About this exercise: Retype the entries exactly; omit all pictures.

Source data
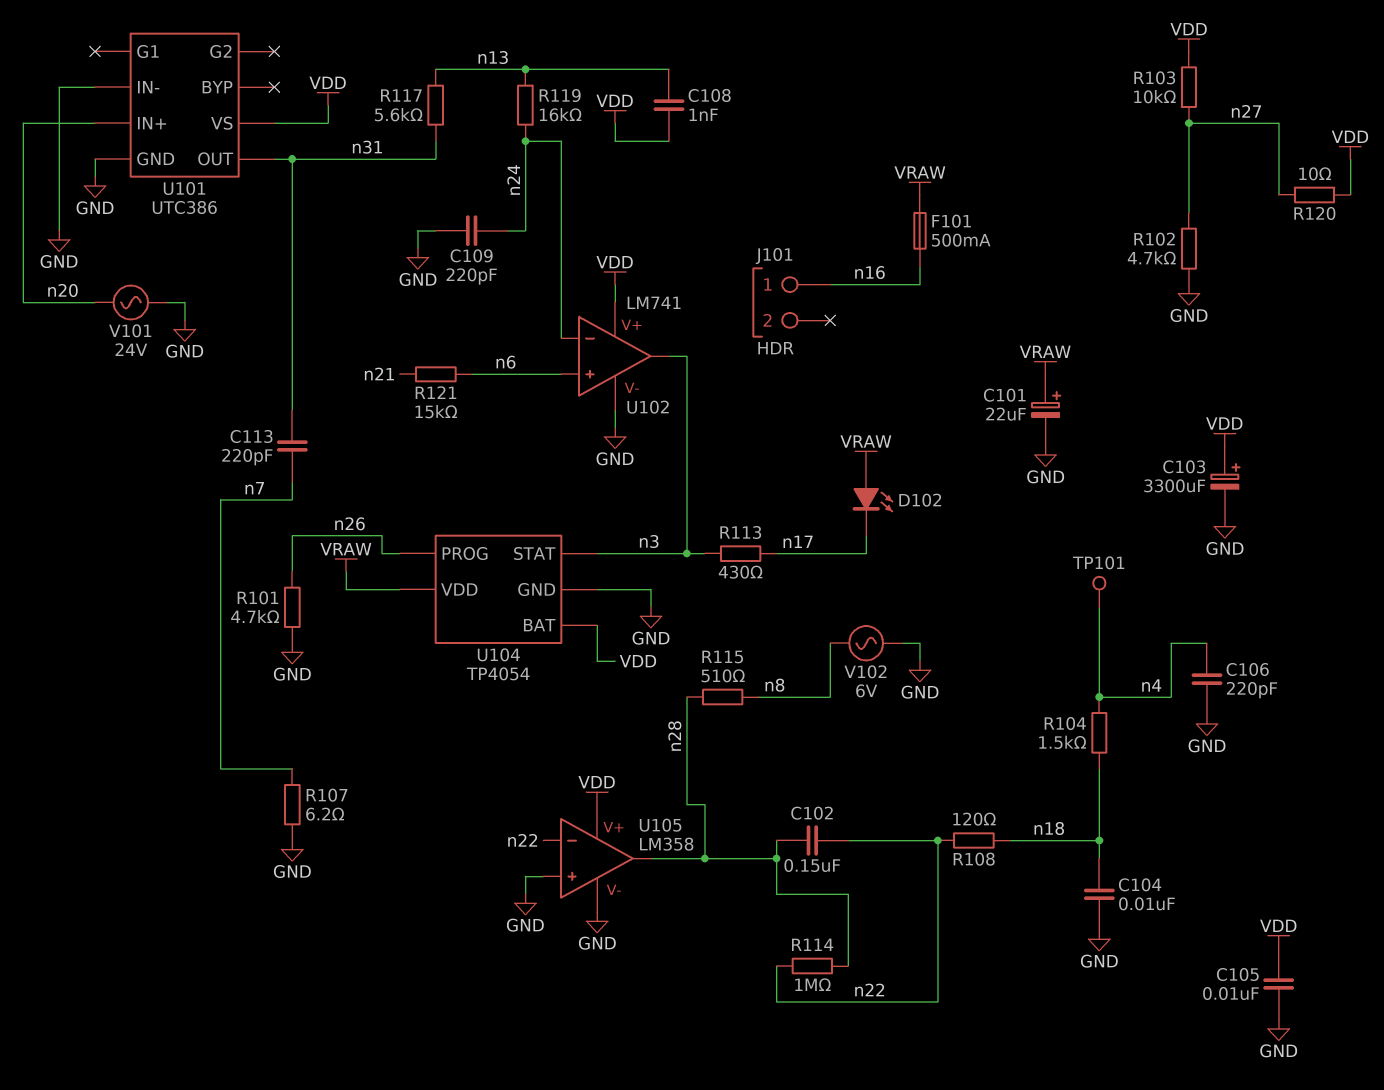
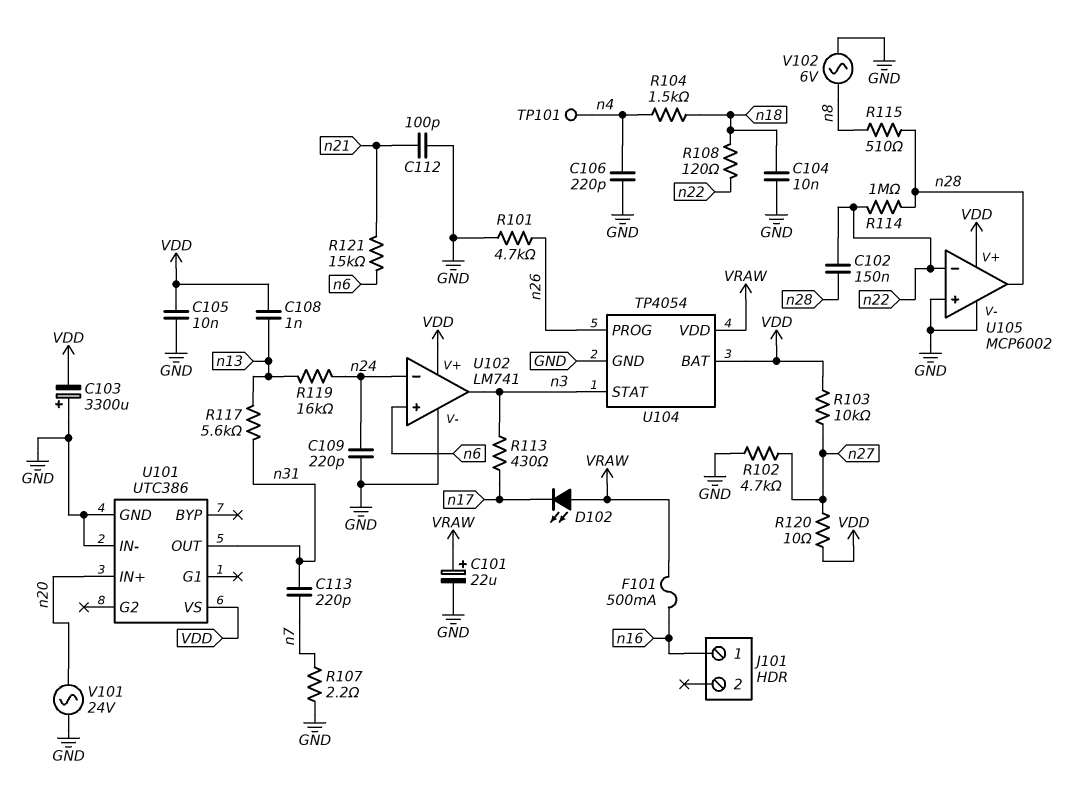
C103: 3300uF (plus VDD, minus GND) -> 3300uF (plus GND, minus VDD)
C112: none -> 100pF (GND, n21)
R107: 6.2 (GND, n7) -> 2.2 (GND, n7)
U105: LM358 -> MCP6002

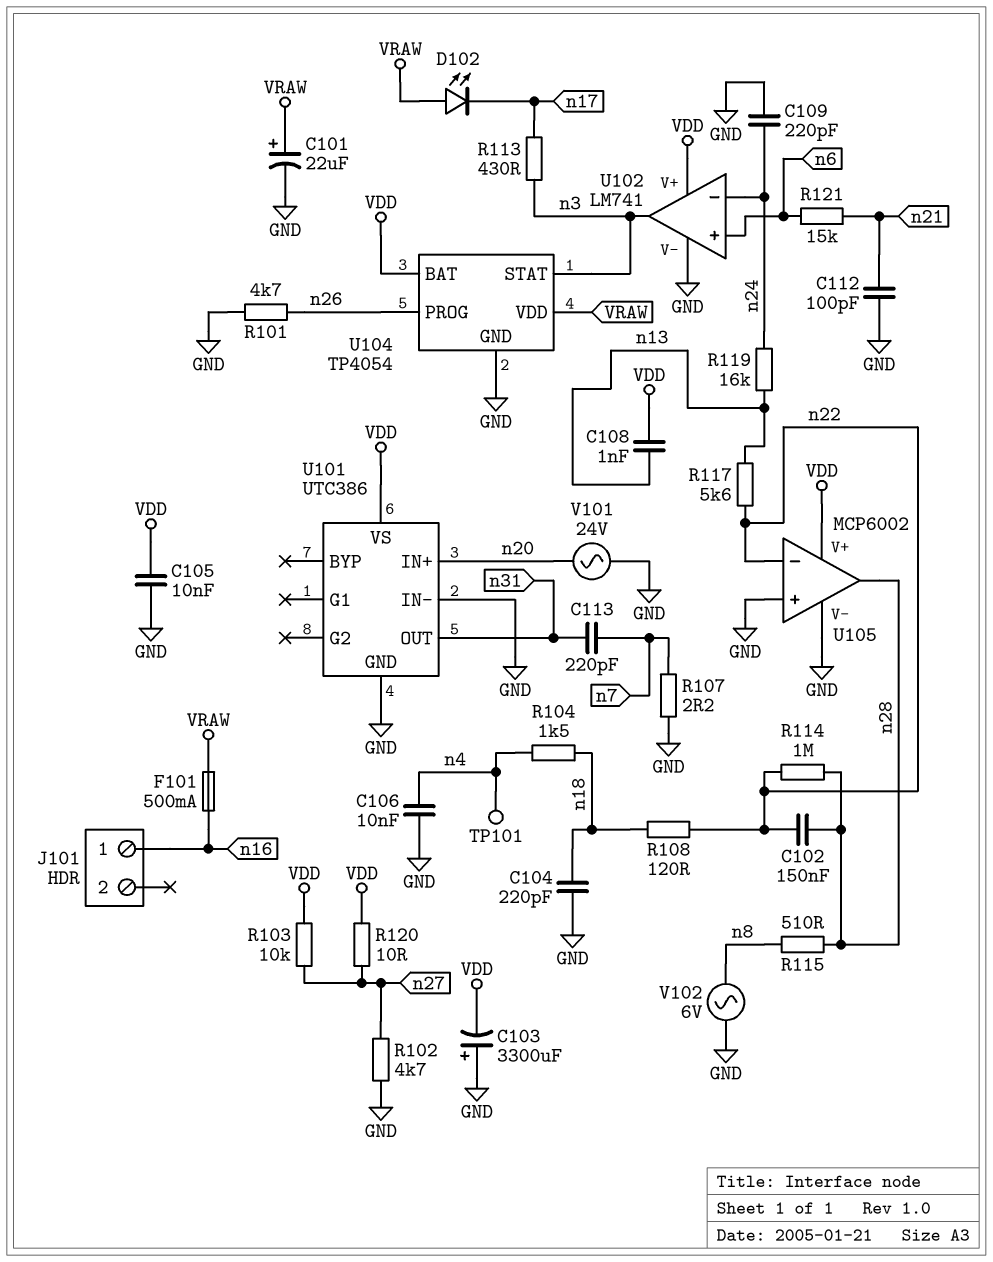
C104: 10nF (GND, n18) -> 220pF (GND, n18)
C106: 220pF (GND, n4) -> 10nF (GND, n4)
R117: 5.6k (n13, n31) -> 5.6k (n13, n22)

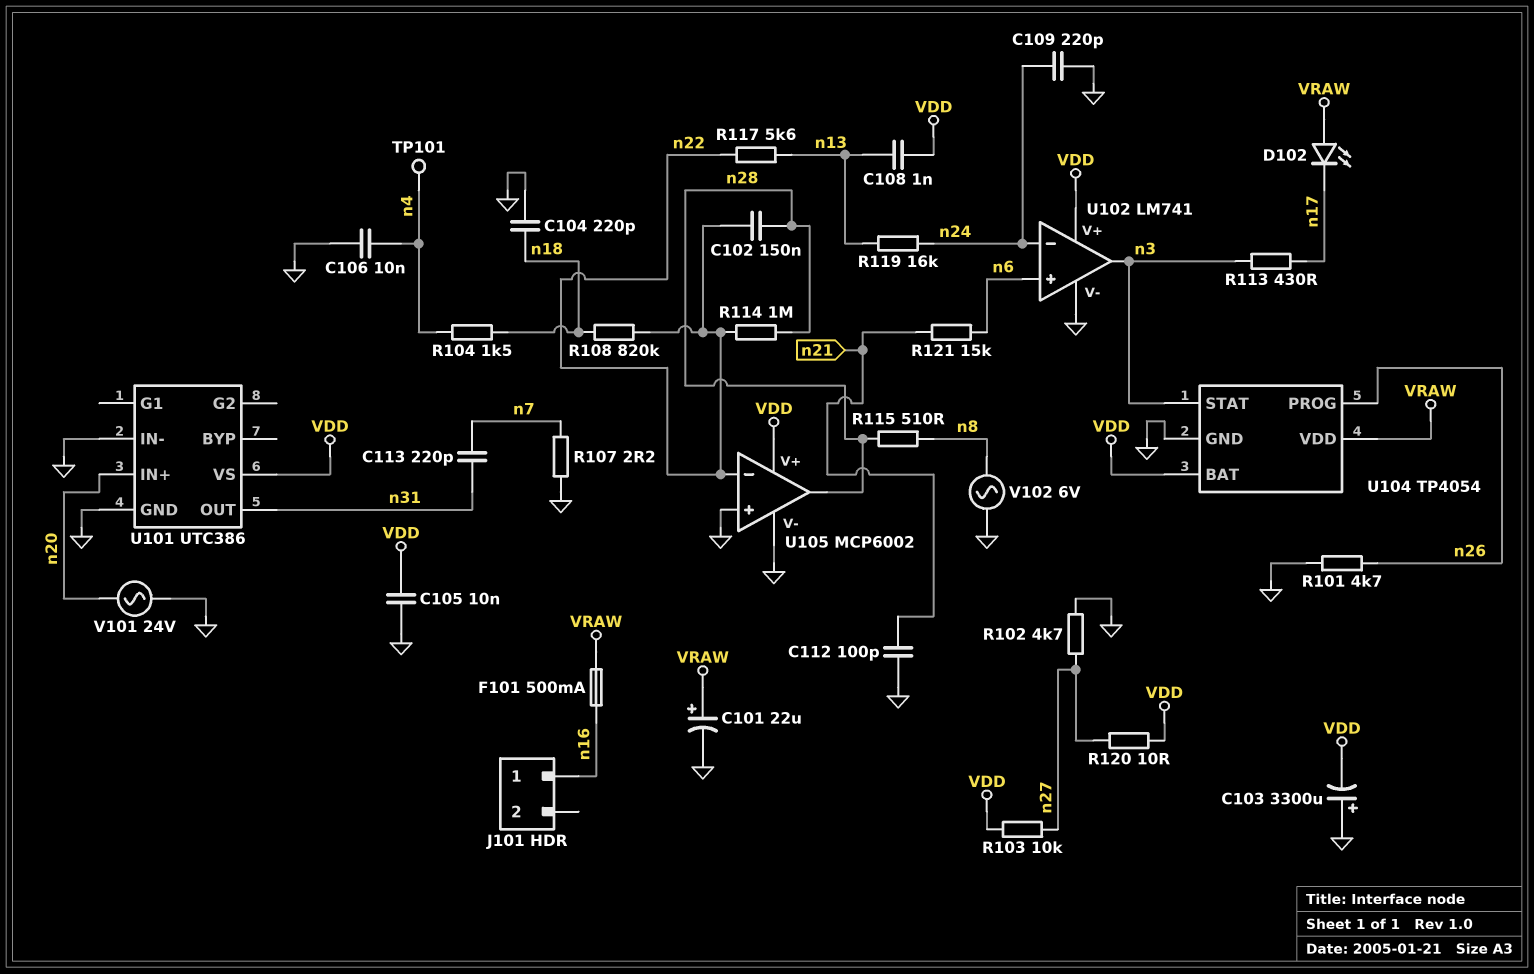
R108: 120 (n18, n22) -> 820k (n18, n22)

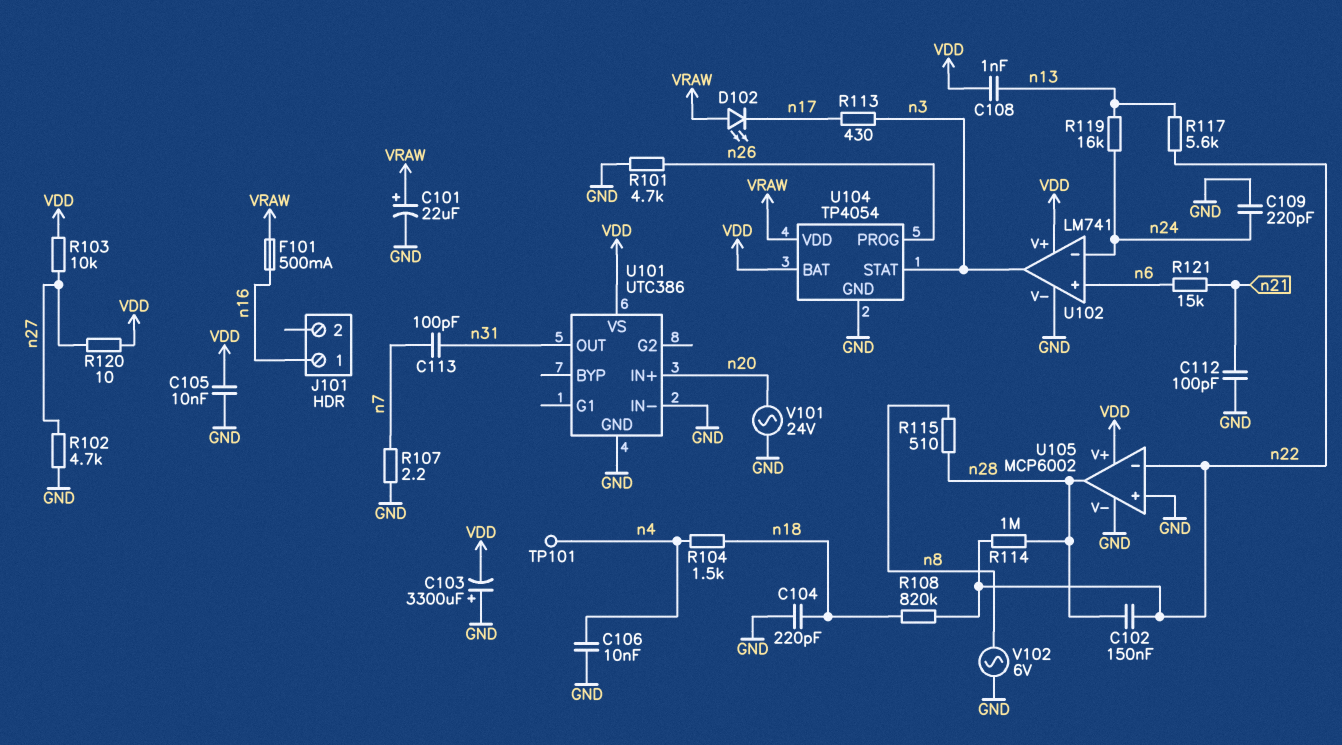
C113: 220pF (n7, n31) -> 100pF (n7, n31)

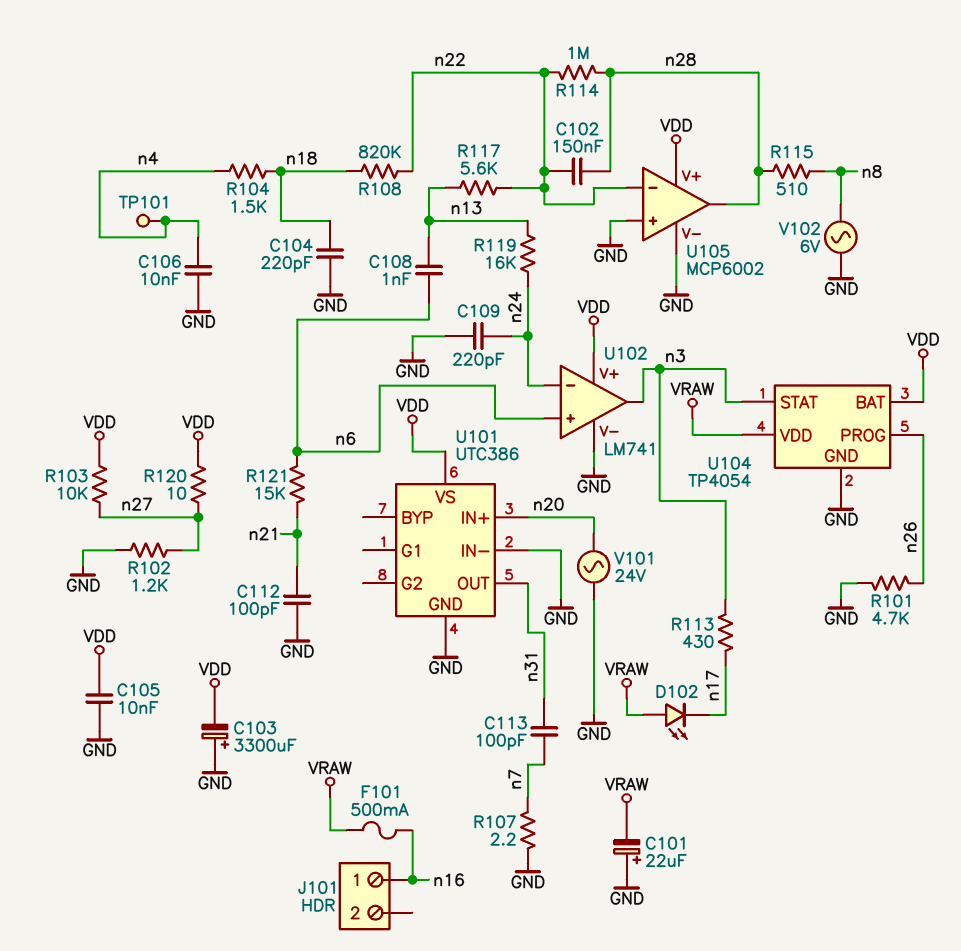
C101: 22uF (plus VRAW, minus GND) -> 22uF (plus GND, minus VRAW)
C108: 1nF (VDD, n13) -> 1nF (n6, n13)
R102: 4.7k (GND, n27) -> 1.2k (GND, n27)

Answer for the task:
C103: 3300uF (plus VDD, minus GND) -> 3300uF (plus GND, minus VDD)
C112: none -> 100pF (GND, n21)
R107: 6.2 (GND, n7) -> 2.2 (GND, n7)
U105: LM358 -> MCP6002

C104: 10nF (GND, n18) -> 220pF (GND, n18)
C106: 220pF (GND, n4) -> 10nF (GND, n4)
R117: 5.6k (n13, n31) -> 5.6k (n13, n22)

R108: 120 (n18, n22) -> 820k (n18, n22)

C113: 220pF (n7, n31) -> 100pF (n7, n31)

C101: 22uF (plus VRAW, minus GND) -> 22uF (plus GND, minus VRAW)
C108: 1nF (VDD, n13) -> 1nF (n6, n13)
R102: 4.7k (GND, n27) -> 1.2k (GND, n27)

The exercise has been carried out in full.